Start of Block
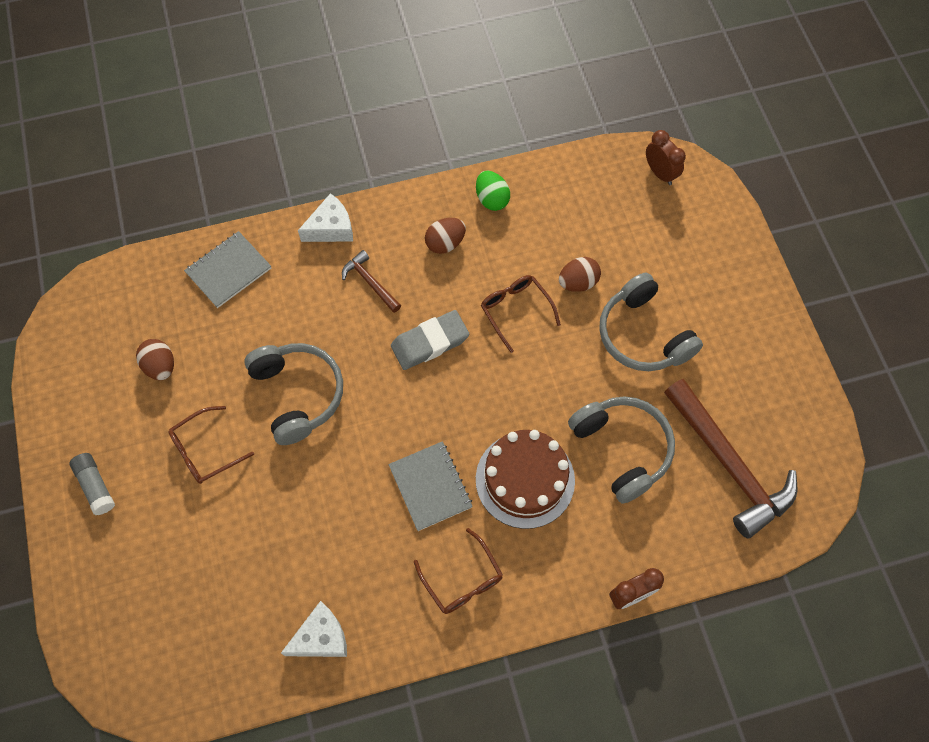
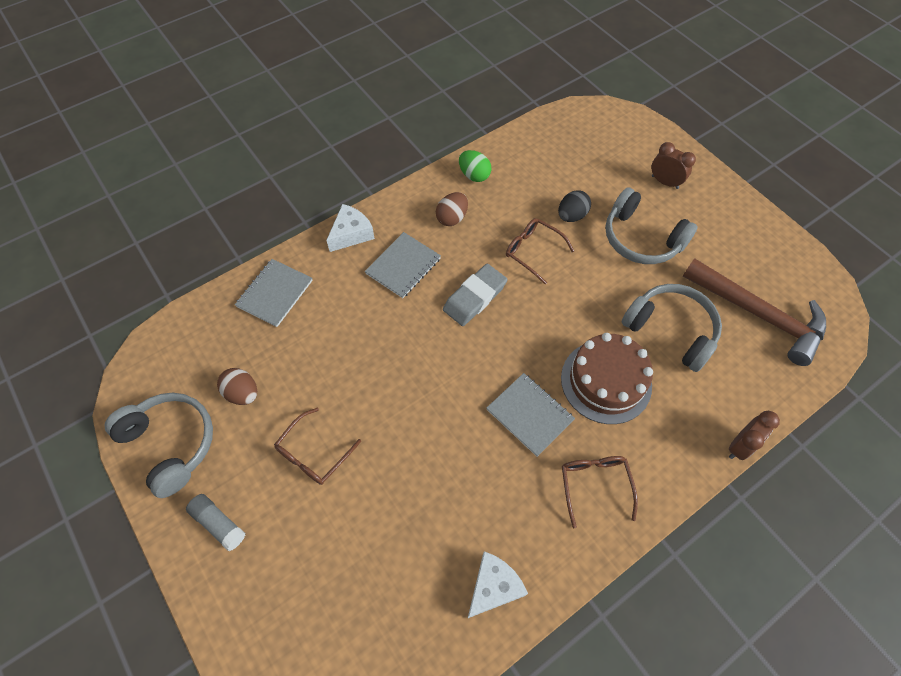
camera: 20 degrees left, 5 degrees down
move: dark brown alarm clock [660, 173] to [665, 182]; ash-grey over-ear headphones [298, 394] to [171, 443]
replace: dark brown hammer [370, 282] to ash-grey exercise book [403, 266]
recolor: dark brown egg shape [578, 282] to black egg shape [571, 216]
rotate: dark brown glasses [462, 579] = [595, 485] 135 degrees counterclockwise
End of Block
Reproduce only the lines between the line containing "move: dark brown" and the last line of the records, those two lines included, exactly.

■ **Exercise solution**
move: dark brown alarm clock [660, 173] to [665, 182]; ash-grey over-ear headphones [298, 394] to [171, 443]
replace: dark brown hammer [370, 282] to ash-grey exercise book [403, 266]
recolor: dark brown egg shape [578, 282] to black egg shape [571, 216]
rotate: dark brown glasses [462, 579] = [595, 485] 135 degrees counterclockwise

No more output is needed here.